▶ PROBLEM STATEMENT
Copy each line that holds "pixel".

(Data items)
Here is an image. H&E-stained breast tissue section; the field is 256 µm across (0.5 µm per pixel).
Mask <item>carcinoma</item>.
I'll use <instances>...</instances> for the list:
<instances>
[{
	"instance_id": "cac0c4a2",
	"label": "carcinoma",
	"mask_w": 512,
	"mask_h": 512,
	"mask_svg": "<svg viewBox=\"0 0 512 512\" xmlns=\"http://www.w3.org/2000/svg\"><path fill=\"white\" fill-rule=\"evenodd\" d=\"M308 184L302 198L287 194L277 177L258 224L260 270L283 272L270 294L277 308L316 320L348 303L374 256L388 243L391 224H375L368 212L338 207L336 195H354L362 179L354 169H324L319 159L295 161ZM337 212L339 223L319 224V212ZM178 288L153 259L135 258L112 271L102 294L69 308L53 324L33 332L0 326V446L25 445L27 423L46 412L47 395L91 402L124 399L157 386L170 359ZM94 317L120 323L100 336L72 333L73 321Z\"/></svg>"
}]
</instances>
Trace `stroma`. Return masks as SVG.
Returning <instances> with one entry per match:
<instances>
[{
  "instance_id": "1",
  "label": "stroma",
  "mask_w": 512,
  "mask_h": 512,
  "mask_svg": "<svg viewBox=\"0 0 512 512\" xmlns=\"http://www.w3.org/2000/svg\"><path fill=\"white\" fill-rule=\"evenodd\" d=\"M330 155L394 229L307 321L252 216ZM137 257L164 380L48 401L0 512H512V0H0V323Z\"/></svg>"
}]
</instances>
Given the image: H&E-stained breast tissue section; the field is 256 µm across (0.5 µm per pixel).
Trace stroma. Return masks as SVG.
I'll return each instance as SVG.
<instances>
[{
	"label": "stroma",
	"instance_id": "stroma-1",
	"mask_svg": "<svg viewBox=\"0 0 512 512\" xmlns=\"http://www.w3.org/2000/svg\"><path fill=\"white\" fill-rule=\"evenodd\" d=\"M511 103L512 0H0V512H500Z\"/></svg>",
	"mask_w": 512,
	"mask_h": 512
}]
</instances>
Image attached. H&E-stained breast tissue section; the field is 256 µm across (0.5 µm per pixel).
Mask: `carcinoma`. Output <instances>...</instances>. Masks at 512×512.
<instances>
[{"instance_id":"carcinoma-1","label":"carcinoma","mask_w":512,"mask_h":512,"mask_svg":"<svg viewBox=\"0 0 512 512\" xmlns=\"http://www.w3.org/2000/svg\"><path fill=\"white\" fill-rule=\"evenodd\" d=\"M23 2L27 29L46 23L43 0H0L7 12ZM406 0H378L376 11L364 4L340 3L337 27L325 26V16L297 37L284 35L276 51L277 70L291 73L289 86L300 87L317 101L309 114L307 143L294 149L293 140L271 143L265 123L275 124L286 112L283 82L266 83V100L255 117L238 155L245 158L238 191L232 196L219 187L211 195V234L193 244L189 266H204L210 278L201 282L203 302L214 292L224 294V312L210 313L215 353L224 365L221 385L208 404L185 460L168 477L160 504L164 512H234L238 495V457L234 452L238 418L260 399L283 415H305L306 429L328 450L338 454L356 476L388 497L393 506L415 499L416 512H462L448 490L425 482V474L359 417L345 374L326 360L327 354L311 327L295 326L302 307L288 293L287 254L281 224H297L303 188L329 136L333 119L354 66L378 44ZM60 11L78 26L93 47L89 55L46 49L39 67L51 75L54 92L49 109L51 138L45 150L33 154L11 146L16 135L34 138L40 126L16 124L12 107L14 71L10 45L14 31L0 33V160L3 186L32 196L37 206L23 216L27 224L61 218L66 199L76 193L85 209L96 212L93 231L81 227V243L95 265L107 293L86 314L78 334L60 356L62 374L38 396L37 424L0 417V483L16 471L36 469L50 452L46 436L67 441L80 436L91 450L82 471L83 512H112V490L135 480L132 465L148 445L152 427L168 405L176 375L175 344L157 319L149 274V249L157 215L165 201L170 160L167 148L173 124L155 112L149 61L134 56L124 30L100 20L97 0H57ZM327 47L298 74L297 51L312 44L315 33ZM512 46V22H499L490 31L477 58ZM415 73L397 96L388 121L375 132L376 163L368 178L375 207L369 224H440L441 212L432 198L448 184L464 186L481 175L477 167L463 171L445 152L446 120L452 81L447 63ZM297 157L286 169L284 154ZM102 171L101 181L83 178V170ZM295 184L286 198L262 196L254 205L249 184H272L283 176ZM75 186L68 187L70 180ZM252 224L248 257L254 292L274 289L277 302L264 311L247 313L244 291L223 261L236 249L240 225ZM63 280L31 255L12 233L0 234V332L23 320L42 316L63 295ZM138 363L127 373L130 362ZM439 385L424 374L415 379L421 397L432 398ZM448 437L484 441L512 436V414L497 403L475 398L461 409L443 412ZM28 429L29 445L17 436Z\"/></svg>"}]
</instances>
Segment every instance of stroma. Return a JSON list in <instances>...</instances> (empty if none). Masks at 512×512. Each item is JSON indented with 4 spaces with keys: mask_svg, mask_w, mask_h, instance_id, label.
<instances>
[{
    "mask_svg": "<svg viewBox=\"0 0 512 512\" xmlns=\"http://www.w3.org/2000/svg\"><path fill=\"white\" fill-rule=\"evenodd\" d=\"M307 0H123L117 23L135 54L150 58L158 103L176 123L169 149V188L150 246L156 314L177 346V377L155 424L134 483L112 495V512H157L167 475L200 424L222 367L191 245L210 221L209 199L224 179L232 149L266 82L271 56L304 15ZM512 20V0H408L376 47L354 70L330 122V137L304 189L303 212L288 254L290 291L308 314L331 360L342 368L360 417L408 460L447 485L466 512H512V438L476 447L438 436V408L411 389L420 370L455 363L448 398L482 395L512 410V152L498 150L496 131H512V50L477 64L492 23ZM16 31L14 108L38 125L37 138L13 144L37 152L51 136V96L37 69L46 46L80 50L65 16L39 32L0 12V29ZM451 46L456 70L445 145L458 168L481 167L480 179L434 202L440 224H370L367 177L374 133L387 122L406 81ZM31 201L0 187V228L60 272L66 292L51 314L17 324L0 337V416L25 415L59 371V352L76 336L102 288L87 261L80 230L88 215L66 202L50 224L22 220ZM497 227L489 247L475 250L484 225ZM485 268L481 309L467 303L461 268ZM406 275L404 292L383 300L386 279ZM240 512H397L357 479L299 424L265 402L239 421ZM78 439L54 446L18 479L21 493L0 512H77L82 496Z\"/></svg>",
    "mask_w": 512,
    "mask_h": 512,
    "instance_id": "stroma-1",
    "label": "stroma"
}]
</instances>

▶ FULL SOLUTION
Here is an image. H&E-stained breast tissue section; the field is 256 µm across (0.5 µm per pixel).
Given the image: H&E-stained breast tissue section; the field is 256 µm across (0.5 µm per pixel).
Image attached. H&E-stained breast tissue section; the field is 256 µm across (0.5 µm per pixel).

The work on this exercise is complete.